__Material__
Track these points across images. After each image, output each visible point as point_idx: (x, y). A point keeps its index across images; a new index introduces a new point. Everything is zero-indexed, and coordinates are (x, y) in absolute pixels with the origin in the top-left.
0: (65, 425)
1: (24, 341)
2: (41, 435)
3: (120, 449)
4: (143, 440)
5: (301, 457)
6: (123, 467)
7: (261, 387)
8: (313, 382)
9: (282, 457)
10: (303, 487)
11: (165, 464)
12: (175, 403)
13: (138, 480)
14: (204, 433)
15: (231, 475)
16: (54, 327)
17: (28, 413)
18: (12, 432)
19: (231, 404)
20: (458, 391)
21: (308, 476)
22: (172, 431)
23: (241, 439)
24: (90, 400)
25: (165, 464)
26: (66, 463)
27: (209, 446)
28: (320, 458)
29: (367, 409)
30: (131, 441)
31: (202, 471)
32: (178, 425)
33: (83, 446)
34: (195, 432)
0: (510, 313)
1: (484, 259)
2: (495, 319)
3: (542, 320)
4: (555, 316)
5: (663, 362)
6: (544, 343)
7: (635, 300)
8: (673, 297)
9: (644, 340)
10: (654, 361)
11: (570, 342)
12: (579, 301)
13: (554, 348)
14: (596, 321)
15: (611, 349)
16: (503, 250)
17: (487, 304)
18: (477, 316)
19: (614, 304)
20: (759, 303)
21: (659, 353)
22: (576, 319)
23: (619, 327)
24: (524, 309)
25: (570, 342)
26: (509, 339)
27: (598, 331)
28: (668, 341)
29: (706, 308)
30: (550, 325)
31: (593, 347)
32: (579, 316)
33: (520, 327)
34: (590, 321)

__Short problem__
Repeat every line above word for word, with each number and punctuation mark unchanged.

__Result__
Track these points across images. After each image, output each visible point as point_idx: (x, y). A point keeps its index across images; a new index introduces a new point. Everything is zero-indexed, and coordinates are (x, y) in absolute pixels with the origin in the top-left.
0: (65, 425)
1: (24, 341)
2: (41, 435)
3: (120, 449)
4: (143, 440)
5: (301, 457)
6: (123, 467)
7: (261, 387)
8: (313, 382)
9: (282, 457)
10: (303, 487)
11: (165, 464)
12: (175, 403)
13: (138, 480)
14: (204, 433)
15: (231, 475)
16: (54, 327)
17: (28, 413)
18: (12, 432)
19: (231, 404)
20: (458, 391)
21: (308, 476)
22: (172, 431)
23: (241, 439)
24: (90, 400)
25: (165, 464)
26: (66, 463)
27: (209, 446)
28: (320, 458)
29: (367, 409)
30: (131, 441)
31: (202, 471)
32: (178, 425)
33: (83, 446)
34: (195, 432)
0: (510, 313)
1: (484, 259)
2: (495, 319)
3: (542, 320)
4: (555, 316)
5: (663, 362)
6: (544, 343)
7: (635, 300)
8: (673, 297)
9: (644, 340)
10: (654, 361)
11: (570, 342)
12: (579, 301)
13: (554, 348)
14: (596, 321)
15: (611, 349)
16: (503, 250)
17: (487, 304)
18: (477, 316)
19: (614, 304)
20: (759, 303)
21: (659, 353)
22: (576, 319)
23: (619, 327)
24: (524, 309)
25: (570, 342)
26: (509, 339)
27: (598, 331)
28: (668, 341)
29: (706, 308)
30: (550, 325)
31: (593, 347)
32: (579, 316)
33: (520, 327)
34: (590, 321)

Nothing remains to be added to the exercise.